THE PROBLEM -> Without pictures, output exactly the lines running from the line containing "(350, 306) = (339, 343): none -> pink rocket" to the end of the listing below.

*** DATASET Section Begins ***

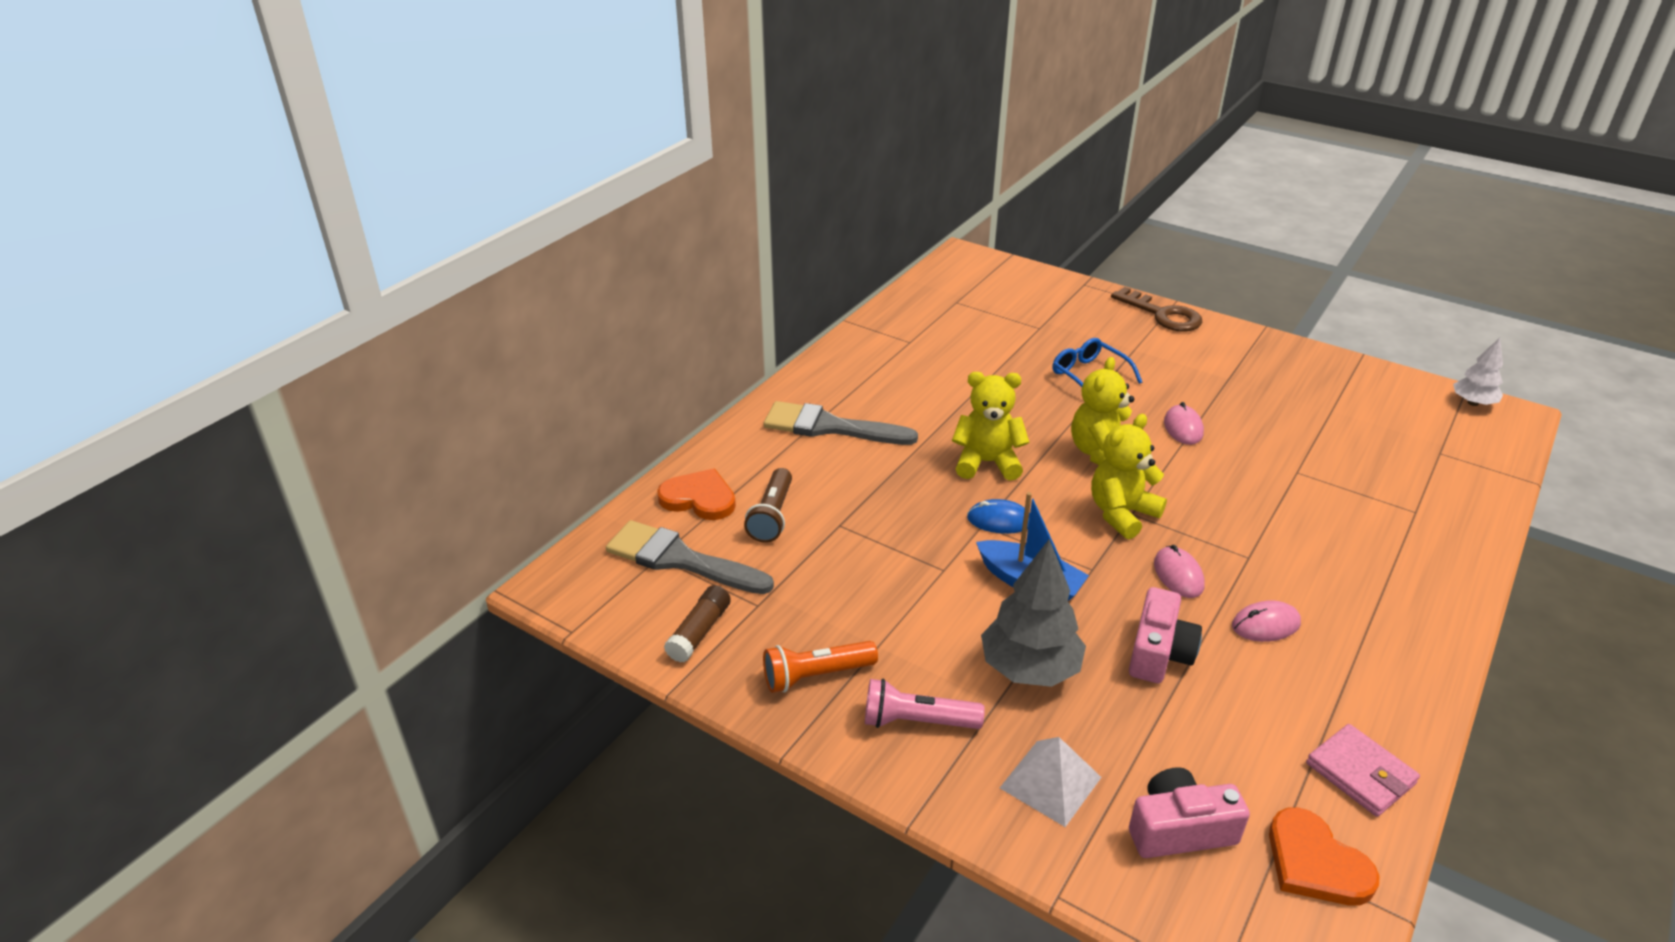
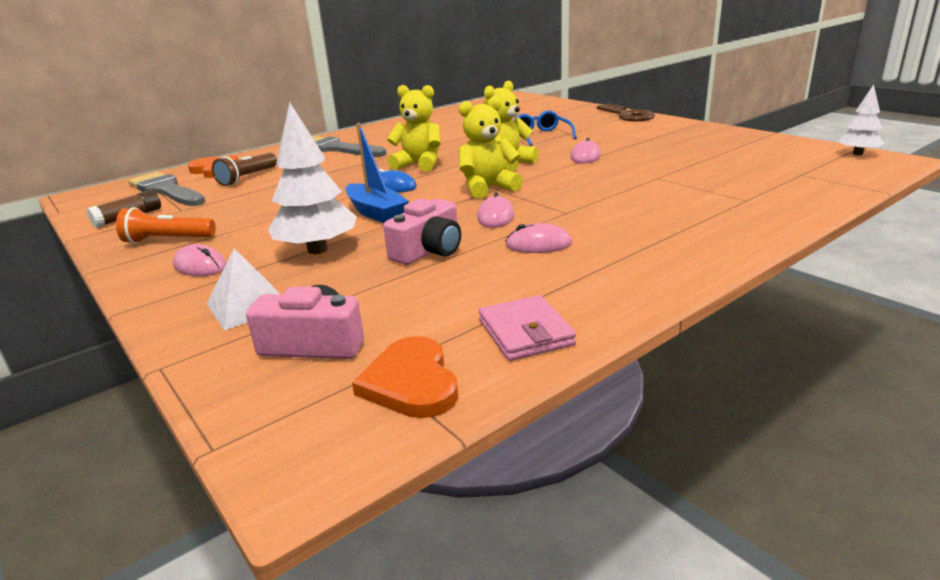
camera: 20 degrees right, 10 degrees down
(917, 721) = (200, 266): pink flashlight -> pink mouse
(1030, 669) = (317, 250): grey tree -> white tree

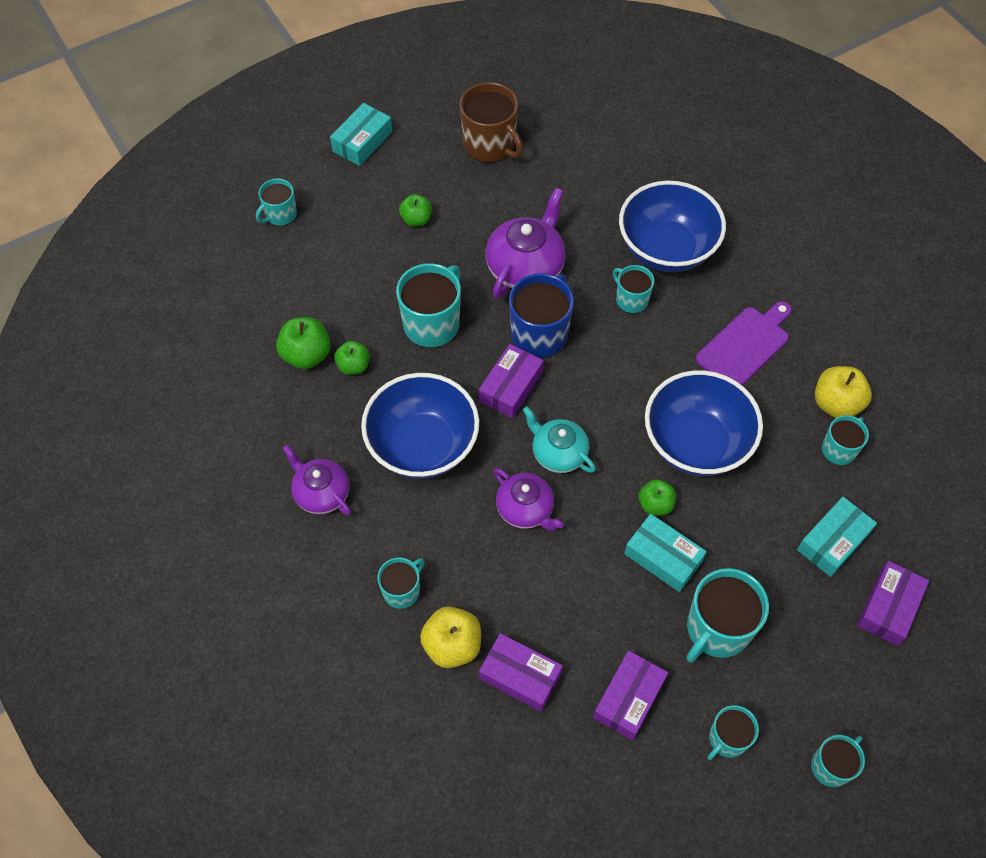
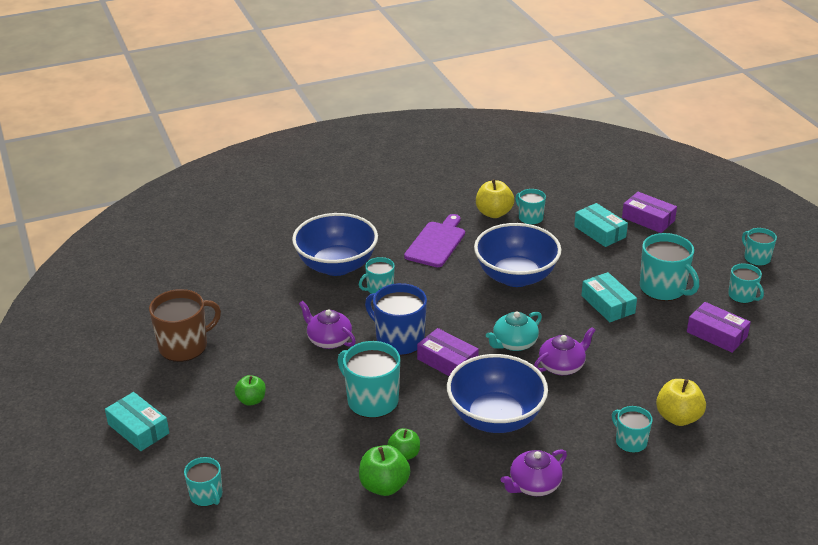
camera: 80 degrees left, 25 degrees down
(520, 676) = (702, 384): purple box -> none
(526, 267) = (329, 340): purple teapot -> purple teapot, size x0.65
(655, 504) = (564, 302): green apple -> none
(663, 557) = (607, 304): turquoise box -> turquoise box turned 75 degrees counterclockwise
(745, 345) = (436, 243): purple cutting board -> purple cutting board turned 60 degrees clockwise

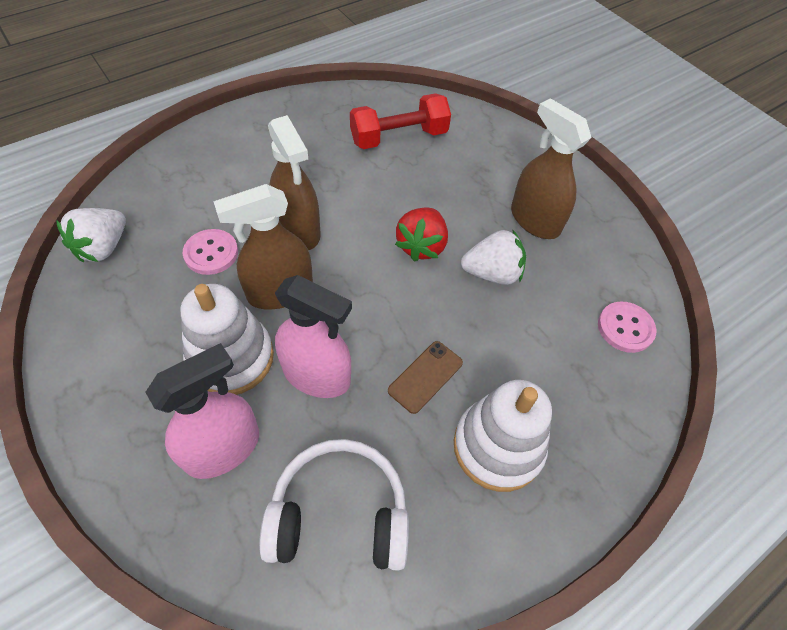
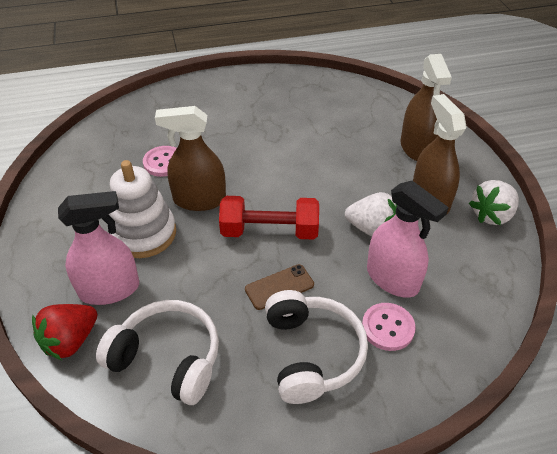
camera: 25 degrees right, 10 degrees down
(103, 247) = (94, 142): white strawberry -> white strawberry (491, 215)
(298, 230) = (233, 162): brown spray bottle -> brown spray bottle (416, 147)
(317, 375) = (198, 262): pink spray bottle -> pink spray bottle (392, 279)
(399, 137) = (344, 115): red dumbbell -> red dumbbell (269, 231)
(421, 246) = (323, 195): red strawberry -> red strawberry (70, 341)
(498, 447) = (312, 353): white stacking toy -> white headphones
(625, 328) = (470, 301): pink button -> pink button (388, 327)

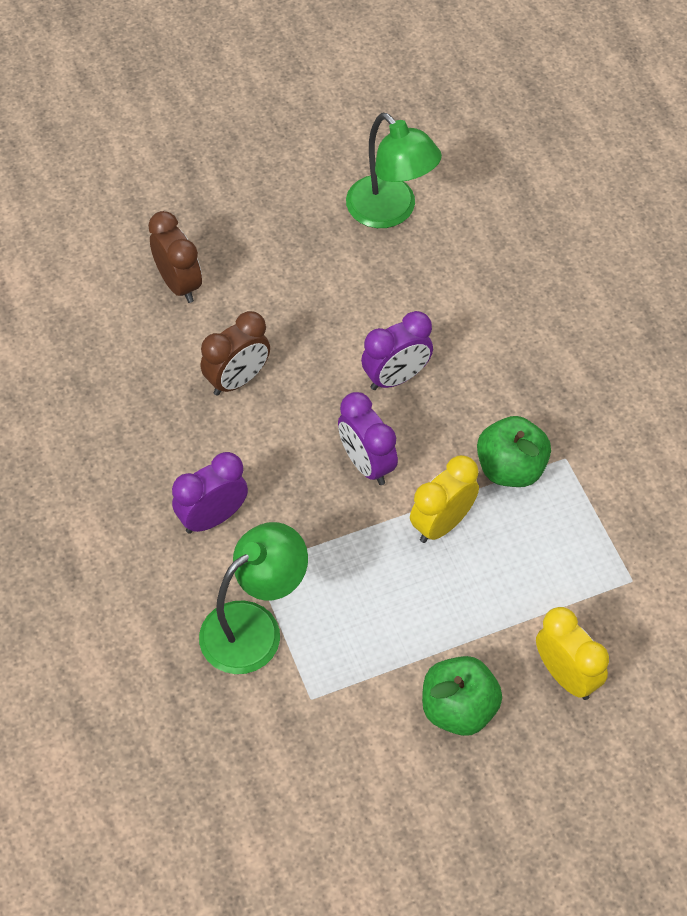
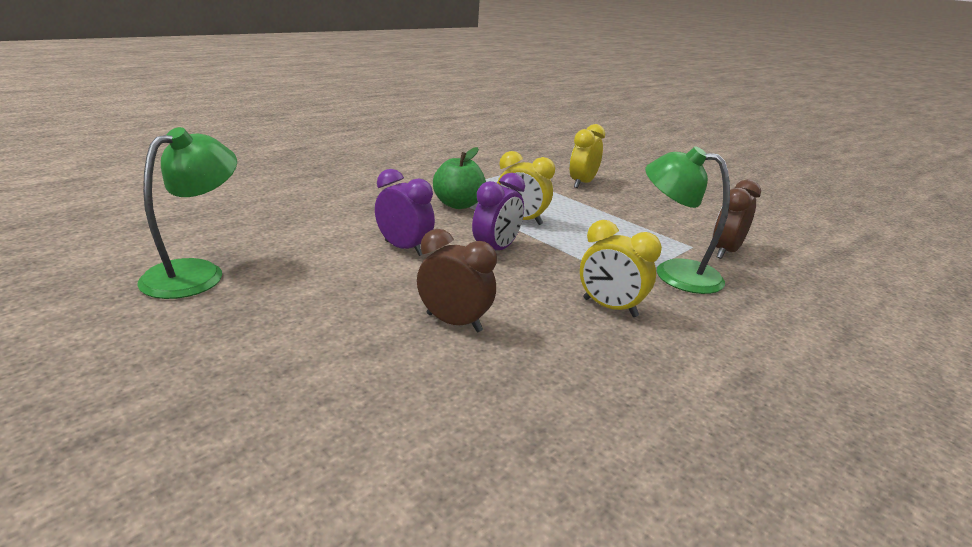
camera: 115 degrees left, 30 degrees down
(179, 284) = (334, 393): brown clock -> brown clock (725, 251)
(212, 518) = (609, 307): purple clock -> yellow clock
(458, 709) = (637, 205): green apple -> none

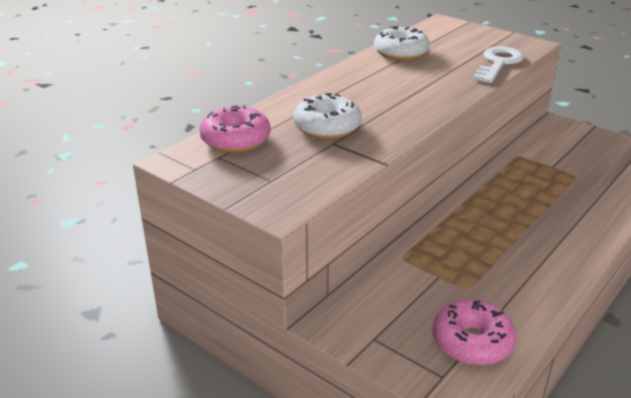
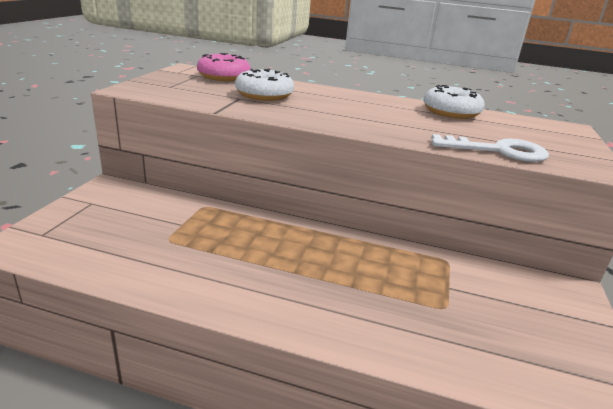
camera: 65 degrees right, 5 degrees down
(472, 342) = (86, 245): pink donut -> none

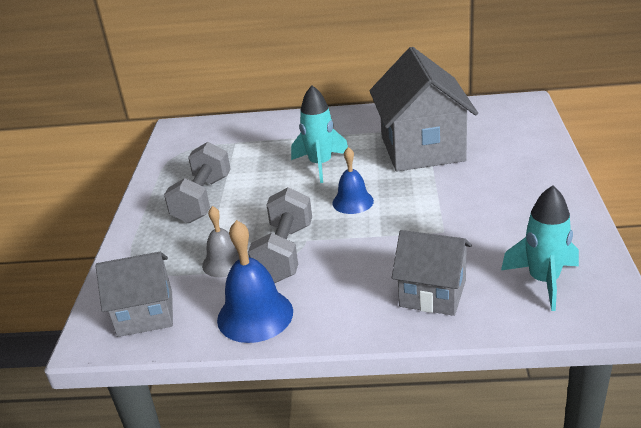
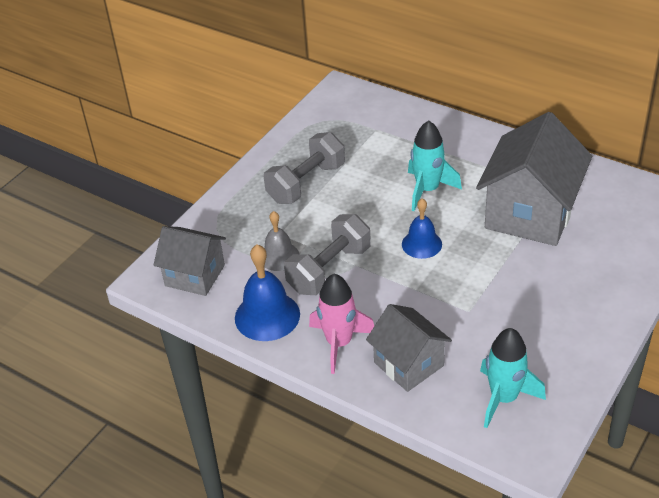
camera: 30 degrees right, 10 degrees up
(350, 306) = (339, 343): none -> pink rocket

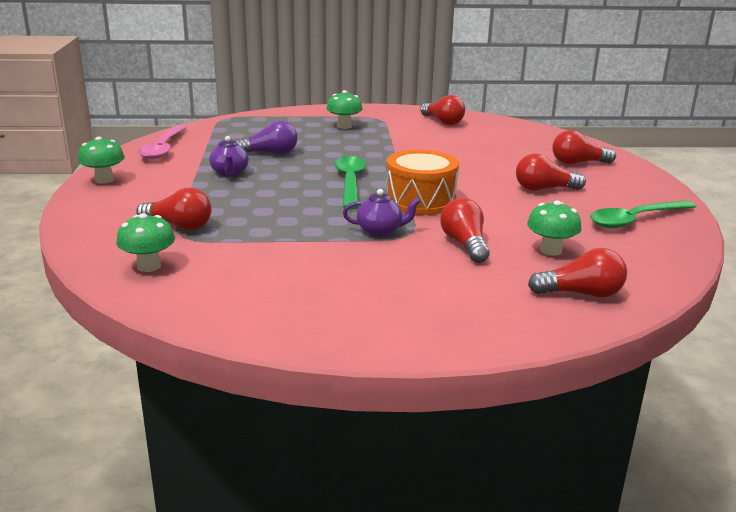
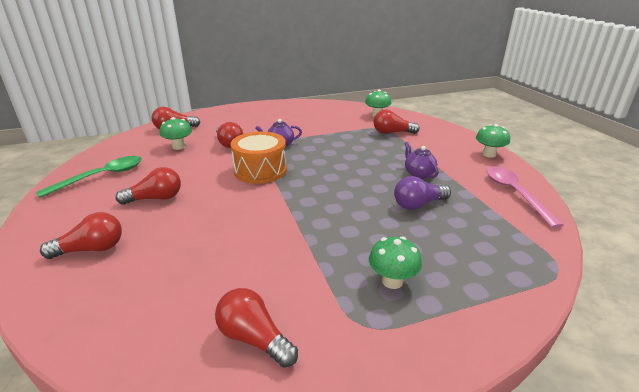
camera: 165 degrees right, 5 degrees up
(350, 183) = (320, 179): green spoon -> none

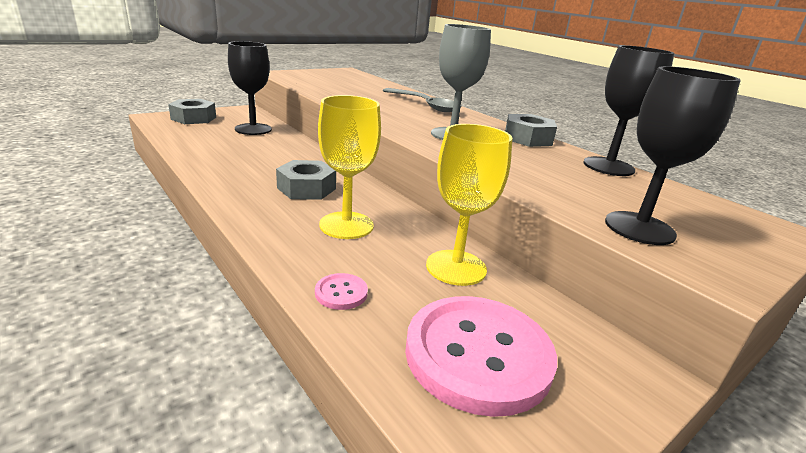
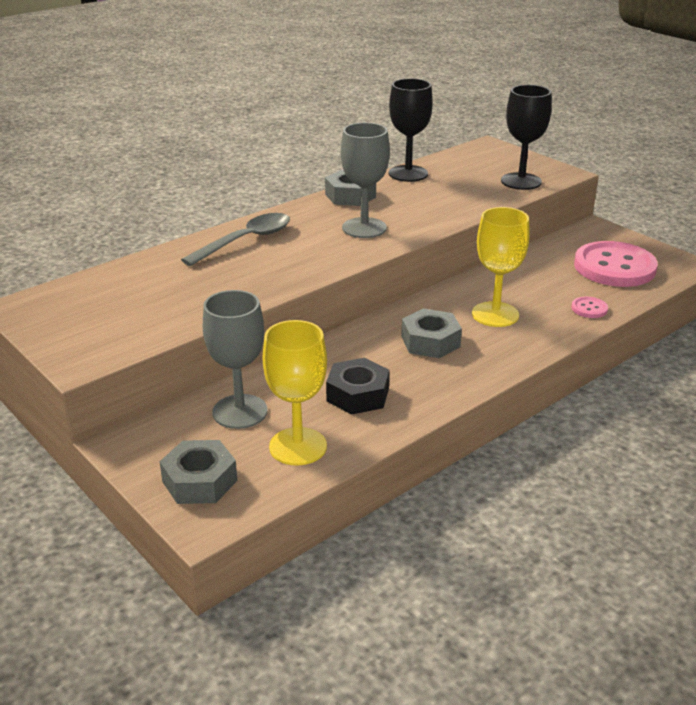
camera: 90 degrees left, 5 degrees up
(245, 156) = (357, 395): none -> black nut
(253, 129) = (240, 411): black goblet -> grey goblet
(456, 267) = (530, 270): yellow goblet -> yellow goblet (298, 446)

*** DATASET Section Ends ***

EXERCISE ANSWER ->
(350, 306) = (339, 343): none -> pink rocket

camera: 165 degrees right, 5 degrees up
(350, 183) = (320, 179): green spoon -> none

camera: 90 degrees left, 5 degrees up
(245, 156) = (357, 395): none -> black nut
(253, 129) = (240, 411): black goblet -> grey goblet
(456, 267) = (530, 270): yellow goblet -> yellow goblet (298, 446)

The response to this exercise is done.